■ **Task details**
Please write out all of the entries beneath this line exactly, skipping the pictures.

BEGIN Supplied records

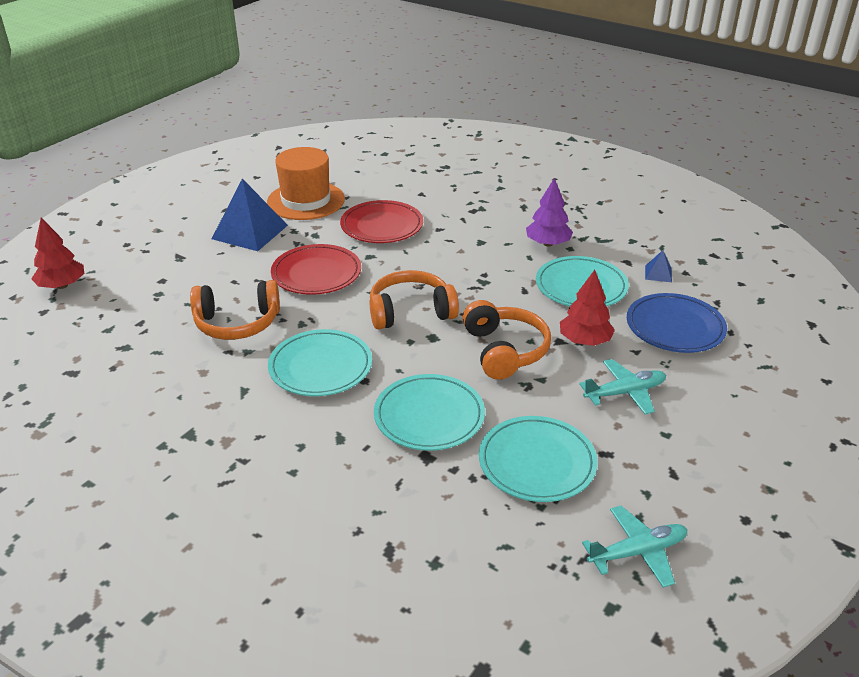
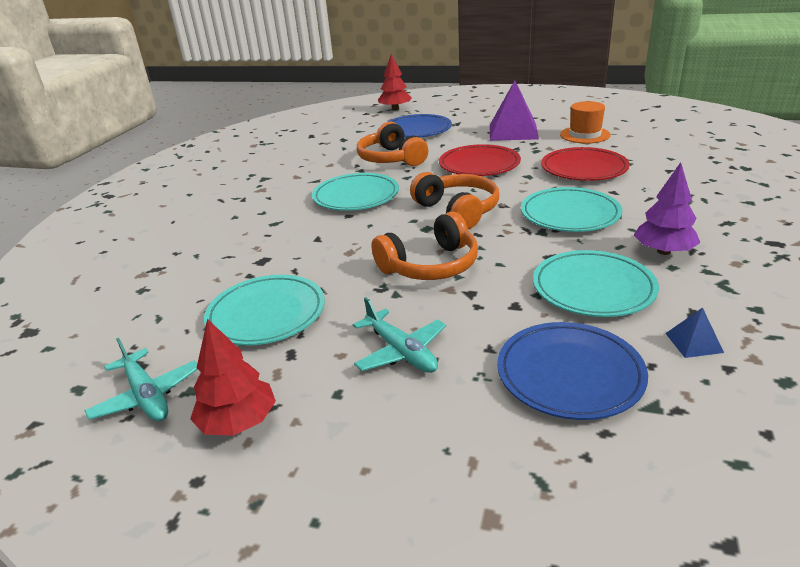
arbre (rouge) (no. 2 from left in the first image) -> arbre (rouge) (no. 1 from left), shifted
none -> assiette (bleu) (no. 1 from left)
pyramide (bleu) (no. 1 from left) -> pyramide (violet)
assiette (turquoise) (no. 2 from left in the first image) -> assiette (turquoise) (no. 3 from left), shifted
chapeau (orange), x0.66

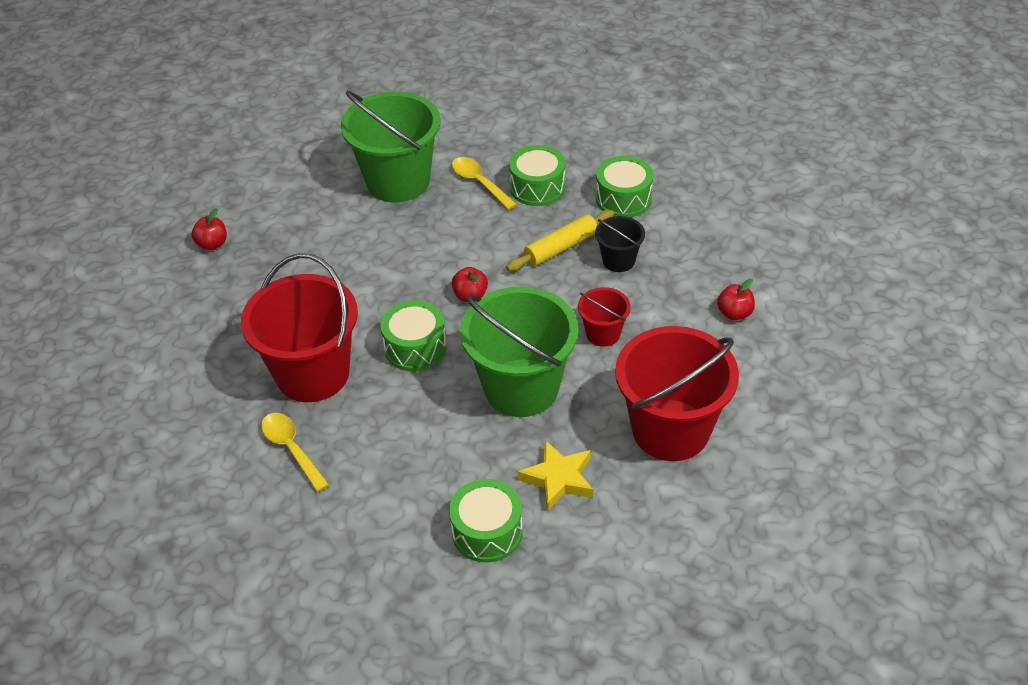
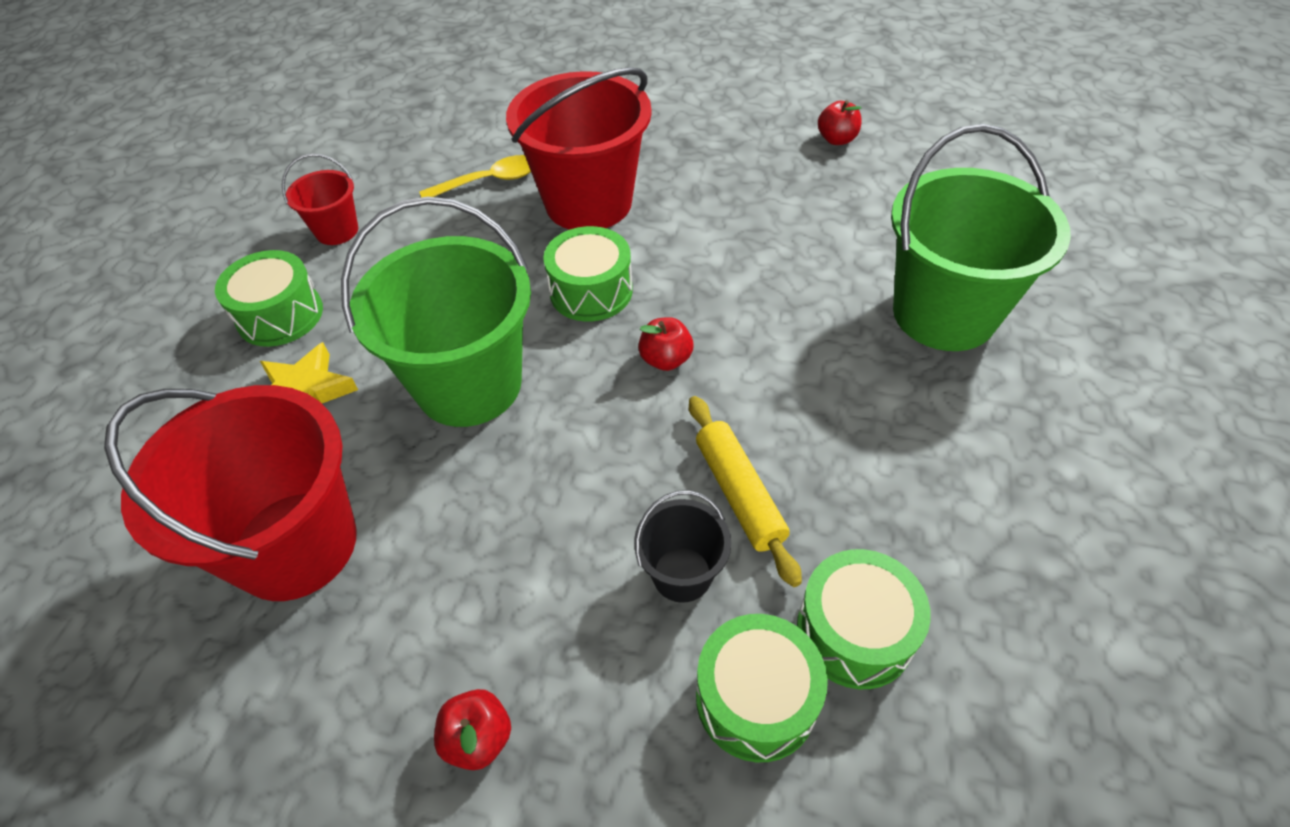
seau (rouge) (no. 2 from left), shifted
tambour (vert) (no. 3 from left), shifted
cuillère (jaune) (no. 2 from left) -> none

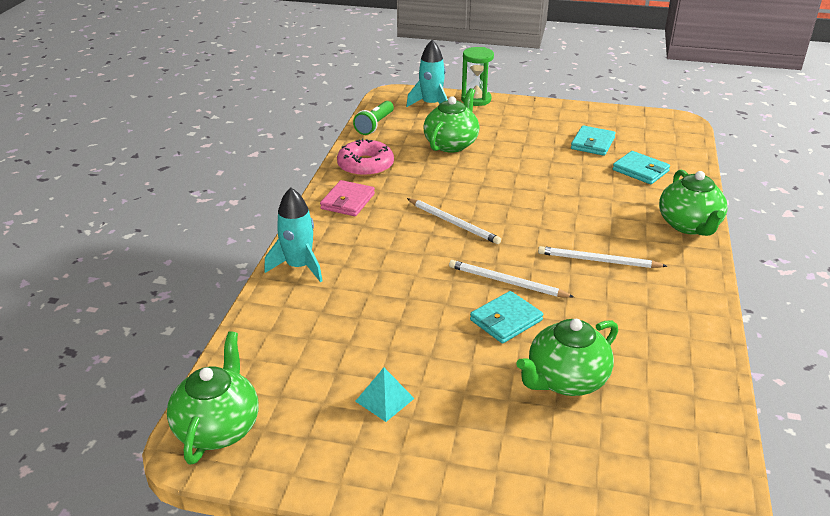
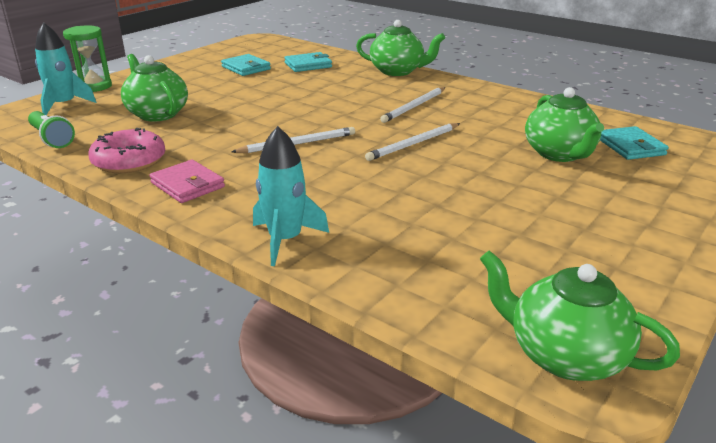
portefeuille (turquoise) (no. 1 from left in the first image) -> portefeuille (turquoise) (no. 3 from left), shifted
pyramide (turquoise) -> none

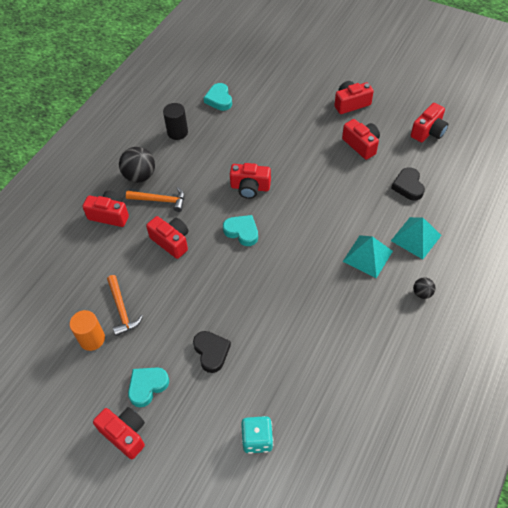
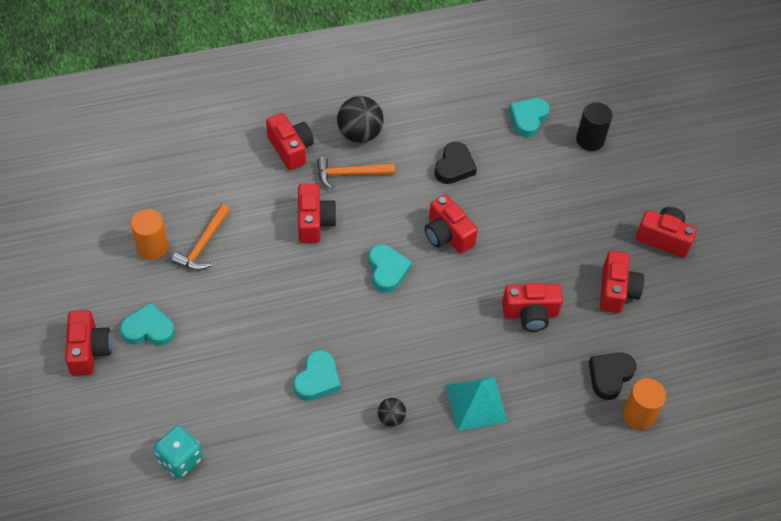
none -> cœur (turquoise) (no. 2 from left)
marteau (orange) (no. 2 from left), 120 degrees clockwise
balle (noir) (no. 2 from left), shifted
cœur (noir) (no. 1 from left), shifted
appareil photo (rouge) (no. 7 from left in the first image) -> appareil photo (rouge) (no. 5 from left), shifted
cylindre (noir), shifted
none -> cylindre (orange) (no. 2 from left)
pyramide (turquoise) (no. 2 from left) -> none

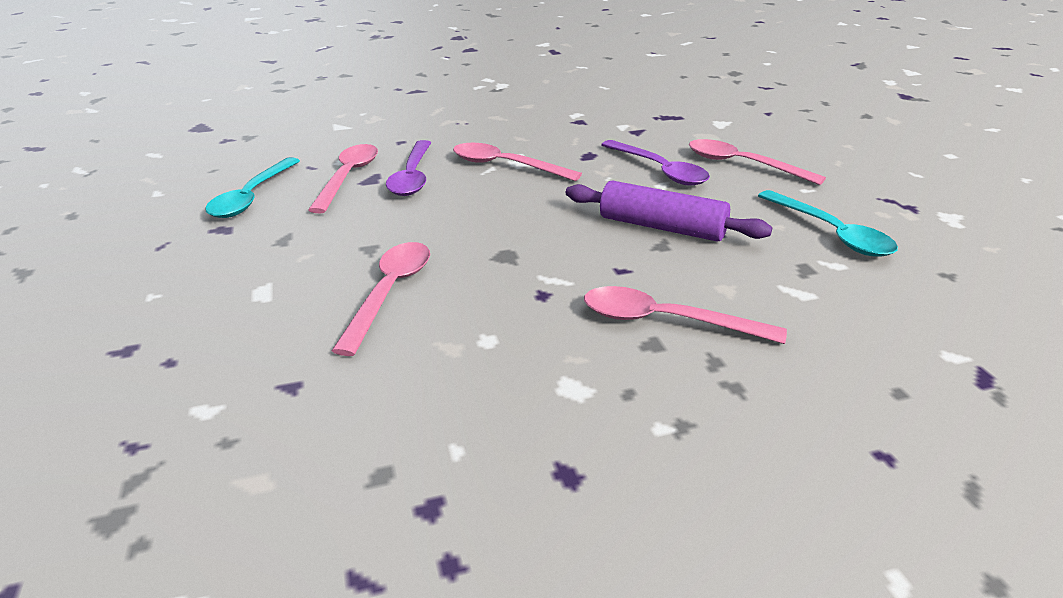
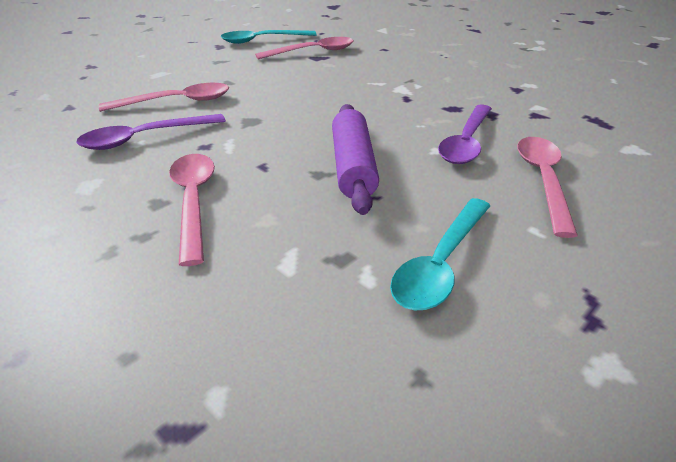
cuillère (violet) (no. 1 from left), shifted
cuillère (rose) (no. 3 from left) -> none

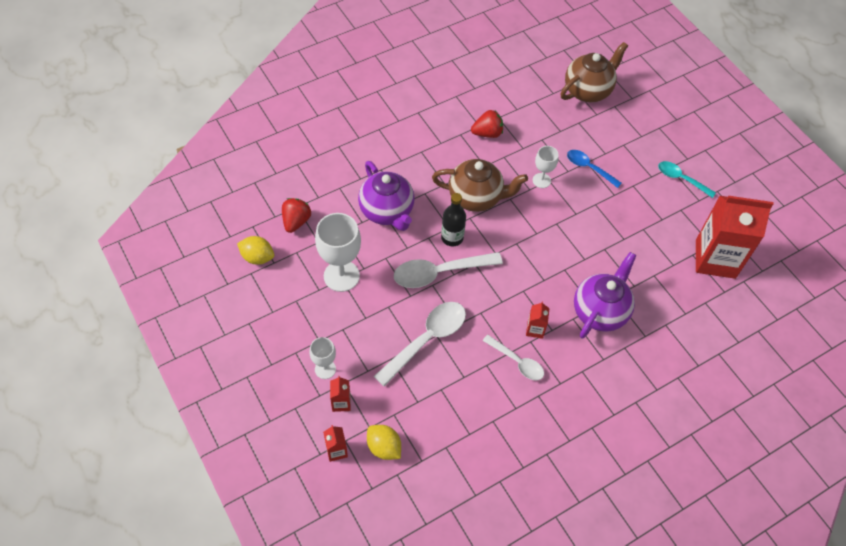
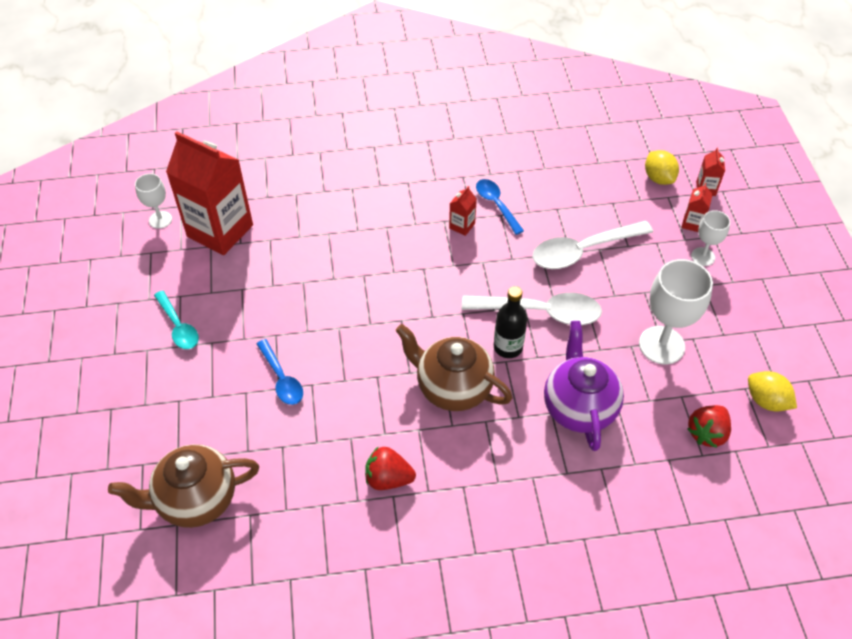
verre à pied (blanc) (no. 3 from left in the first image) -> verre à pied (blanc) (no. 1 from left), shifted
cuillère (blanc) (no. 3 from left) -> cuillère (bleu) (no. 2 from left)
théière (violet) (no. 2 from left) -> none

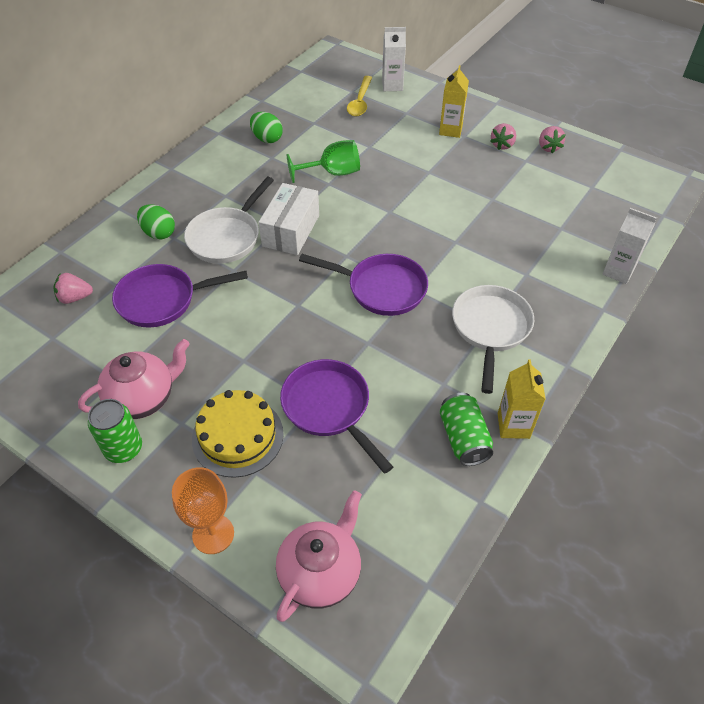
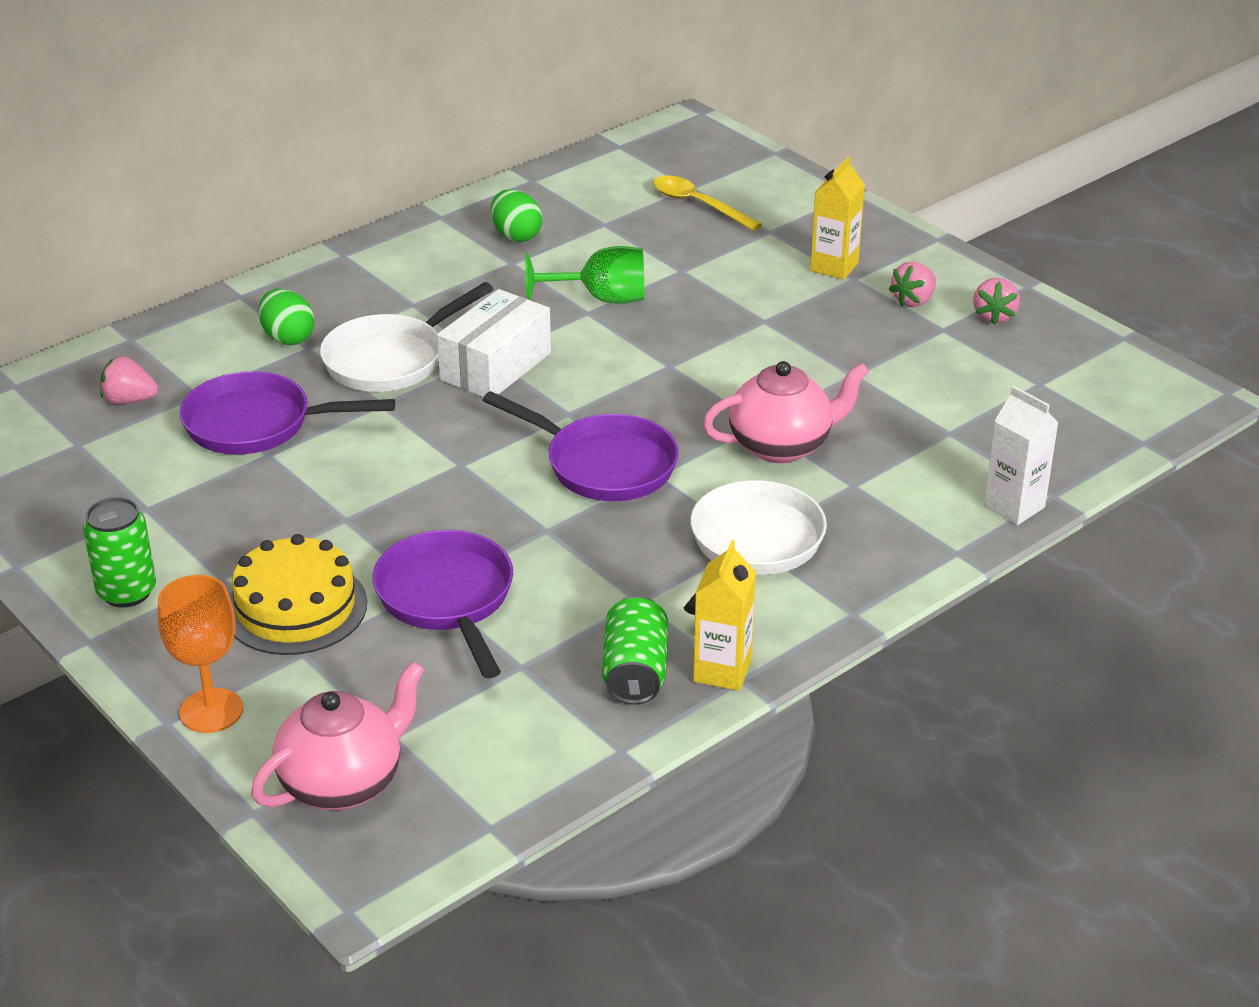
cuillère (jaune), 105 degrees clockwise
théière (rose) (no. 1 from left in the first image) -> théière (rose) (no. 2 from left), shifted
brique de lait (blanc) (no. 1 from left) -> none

END Supplied records

■ **Solved problem**
arbre (rouge) (no. 2 from left in the first image) -> arbre (rouge) (no. 1 from left), shifted
none -> assiette (bleu) (no. 1 from left)
pyramide (bleu) (no. 1 from left) -> pyramide (violet)
assiette (turquoise) (no. 2 from left in the first image) -> assiette (turquoise) (no. 3 from left), shifted
chapeau (orange), x0.66

seau (rouge) (no. 2 from left), shifted
tambour (vert) (no. 3 from left), shifted
cuillère (jaune) (no. 2 from left) -> none

portefeuille (turquoise) (no. 1 from left in the first image) -> portefeuille (turquoise) (no. 3 from left), shifted
pyramide (turquoise) -> none

none -> cœur (turquoise) (no. 2 from left)
marteau (orange) (no. 2 from left), 120 degrees clockwise
balle (noir) (no. 2 from left), shifted
cœur (noir) (no. 1 from left), shifted
appareil photo (rouge) (no. 7 from left in the first image) -> appareil photo (rouge) (no. 5 from left), shifted
cylindre (noir), shifted
none -> cylindre (orange) (no. 2 from left)
pyramide (turquoise) (no. 2 from left) -> none

cuillère (violet) (no. 1 from left), shifted
cuillère (rose) (no. 3 from left) -> none

verre à pied (blanc) (no. 3 from left in the first image) -> verre à pied (blanc) (no. 1 from left), shifted
cuillère (blanc) (no. 3 from left) -> cuillère (bleu) (no. 2 from left)
théière (violet) (no. 2 from left) -> none

cuillère (jaune), 105 degrees clockwise
théière (rose) (no. 1 from left in the first image) -> théière (rose) (no. 2 from left), shifted
brique de lait (blanc) (no. 1 from left) -> none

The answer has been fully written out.